Segment Open

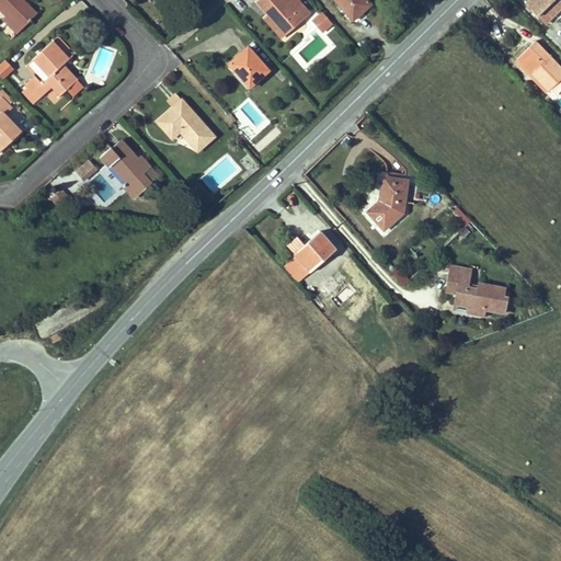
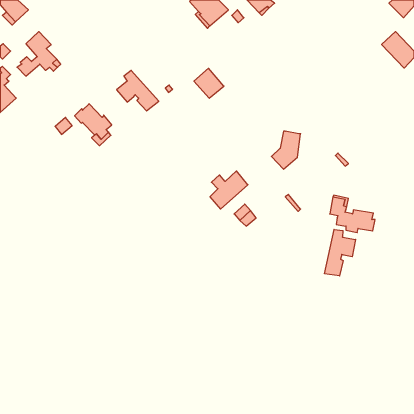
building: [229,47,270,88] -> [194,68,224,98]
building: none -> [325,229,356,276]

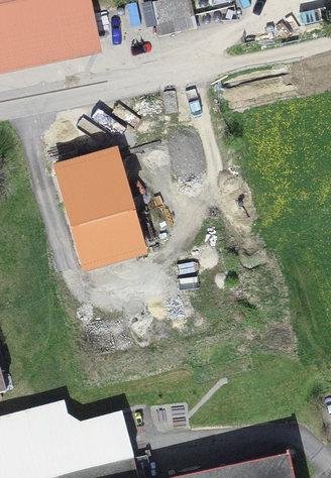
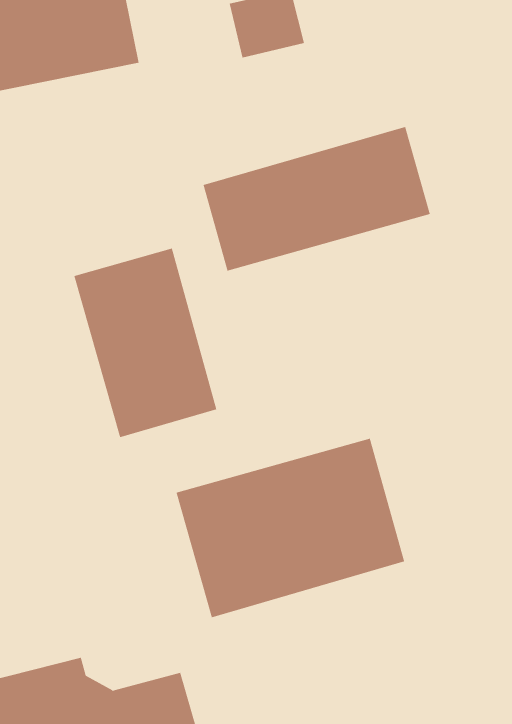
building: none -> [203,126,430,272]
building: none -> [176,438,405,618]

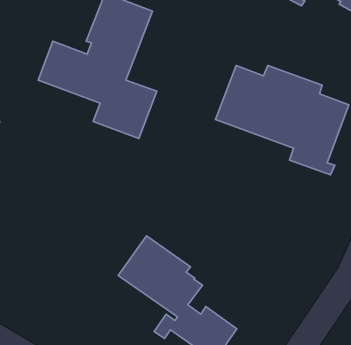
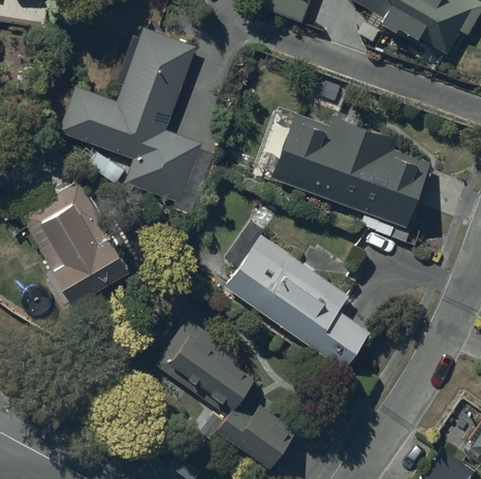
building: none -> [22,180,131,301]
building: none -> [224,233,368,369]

Segment Closed
Segment Open

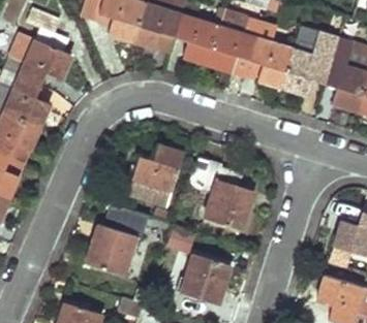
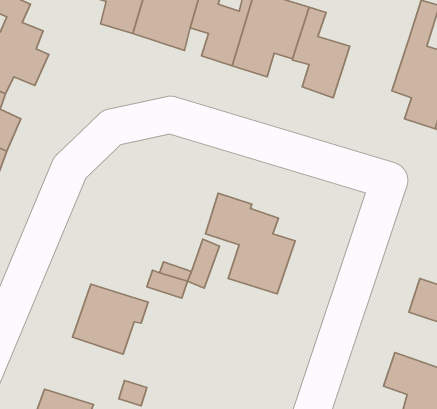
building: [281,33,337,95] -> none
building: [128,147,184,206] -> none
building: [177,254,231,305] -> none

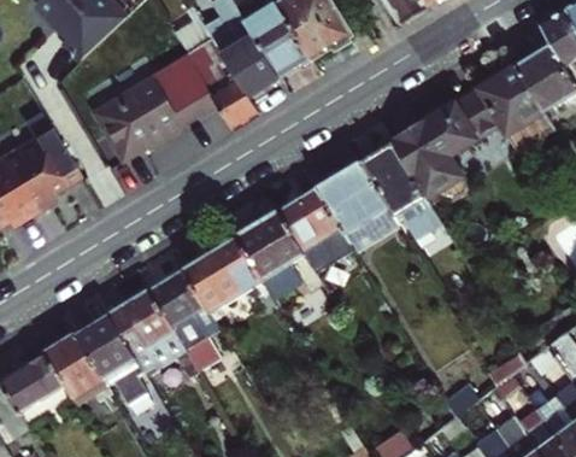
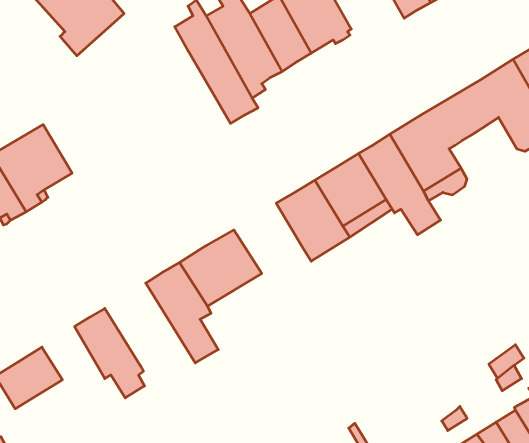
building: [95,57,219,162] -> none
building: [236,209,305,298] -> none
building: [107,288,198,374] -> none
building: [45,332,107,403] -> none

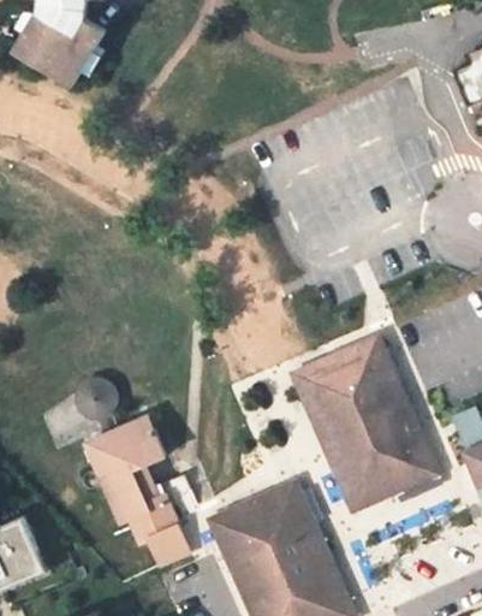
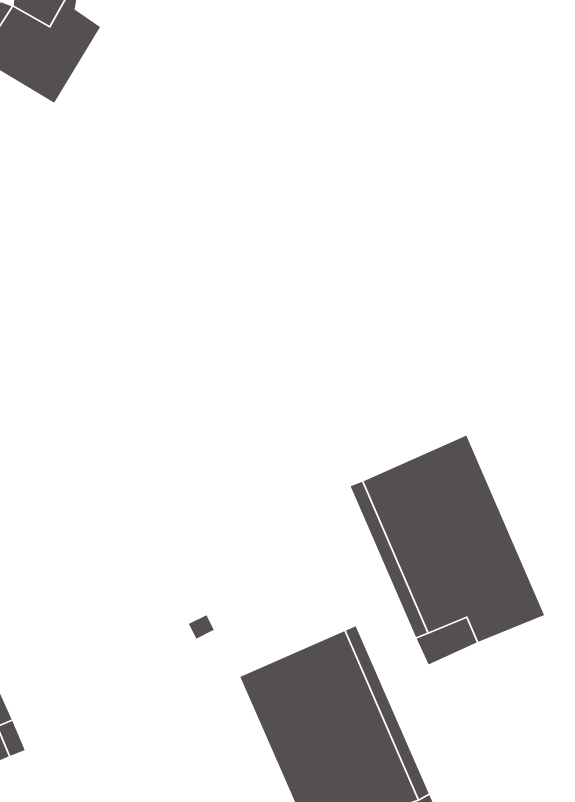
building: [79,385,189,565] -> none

Segment Closed

**Exercise instructions:** In the entries above, which lines run from the one with "building: [95,57,219,162] -> none" up to and including the one with "building: [79,385,189,565] -> none"? Write them out exactly, without the pictures.

**Answer section:**
building: [95,57,219,162] -> none
building: [236,209,305,298] -> none
building: [107,288,198,374] -> none
building: [45,332,107,403] -> none

building: [79,385,189,565] -> none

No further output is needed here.